#### Excerpted records

* * * * * * *

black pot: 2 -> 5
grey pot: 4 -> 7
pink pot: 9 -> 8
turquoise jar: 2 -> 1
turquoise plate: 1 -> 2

* * * * * * *

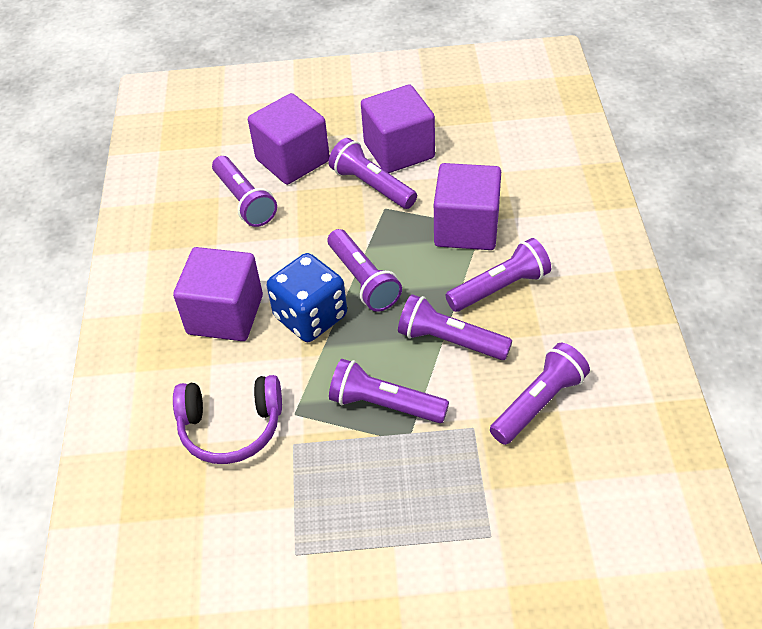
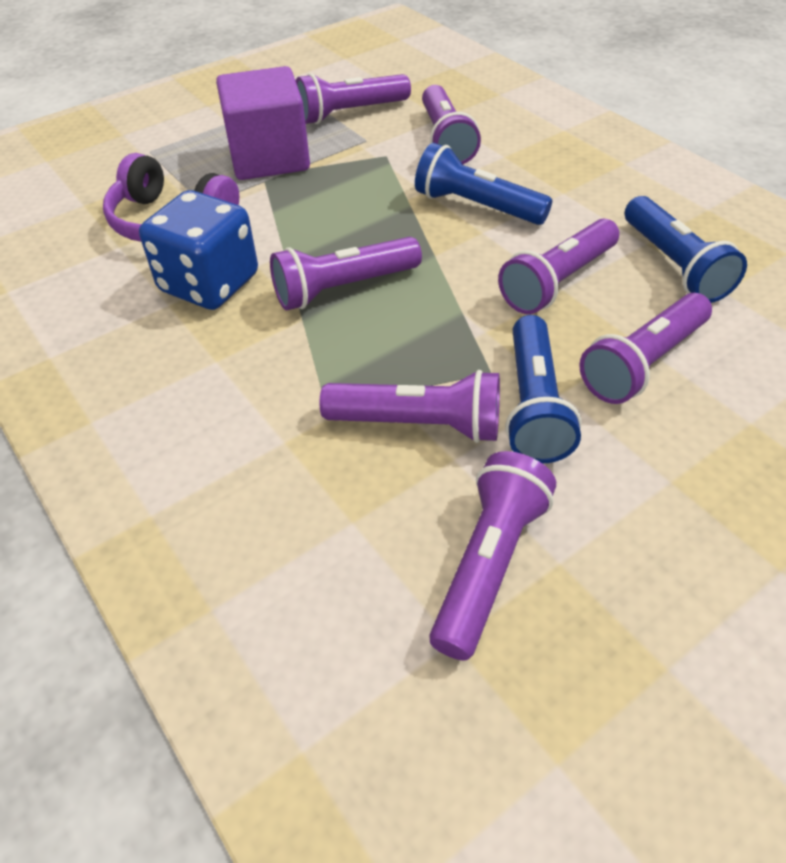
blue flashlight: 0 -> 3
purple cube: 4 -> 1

* * * * * * *

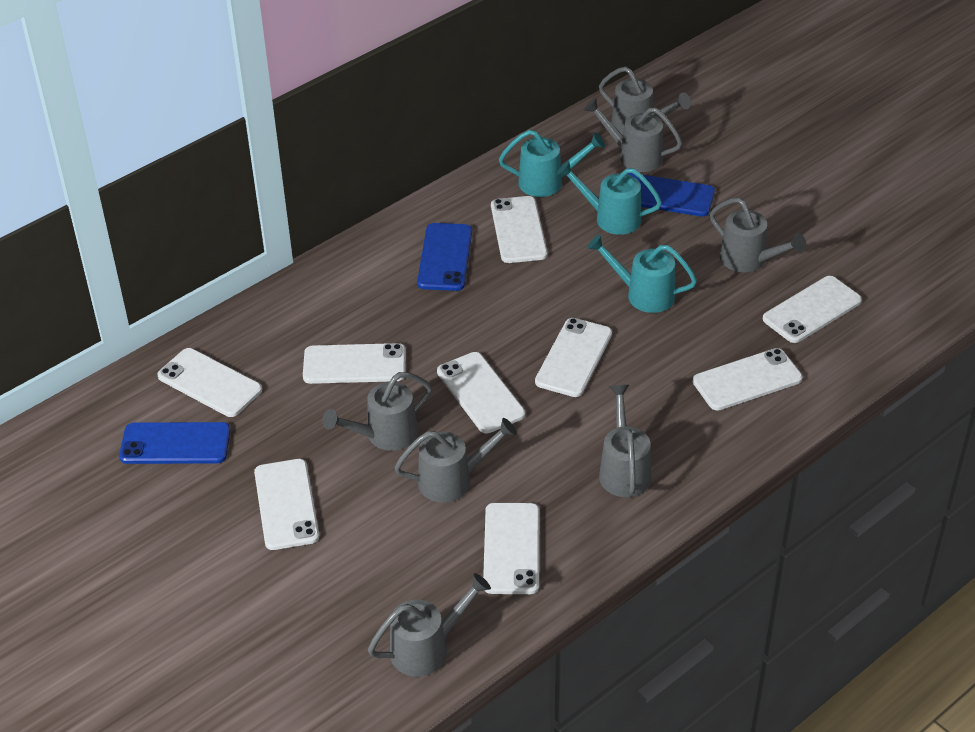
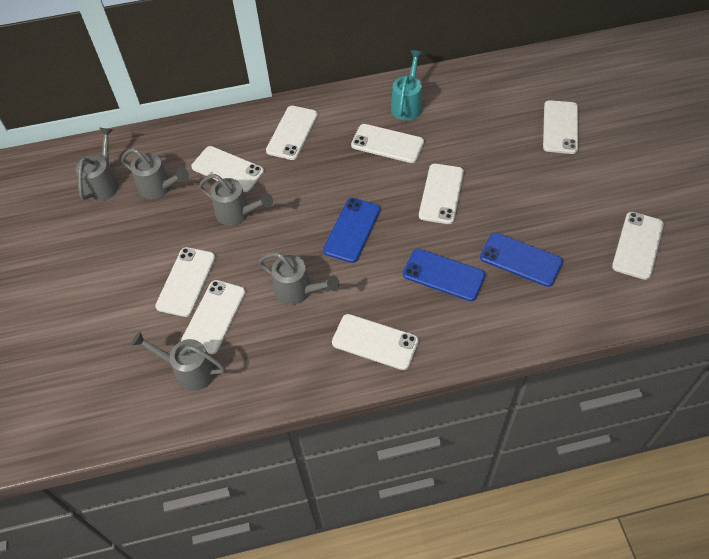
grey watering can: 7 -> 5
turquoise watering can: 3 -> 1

* * * * * * *

#### What is expected
Only the lines from the one containing "black pot: 2 -> 5" through the one containing "turquoise plate: 1 -> 2" are to be retyped, both boundary lines included, with no other material.

#### Result below
black pot: 2 -> 5
grey pot: 4 -> 7
pink pot: 9 -> 8
turquoise jar: 2 -> 1
turquoise plate: 1 -> 2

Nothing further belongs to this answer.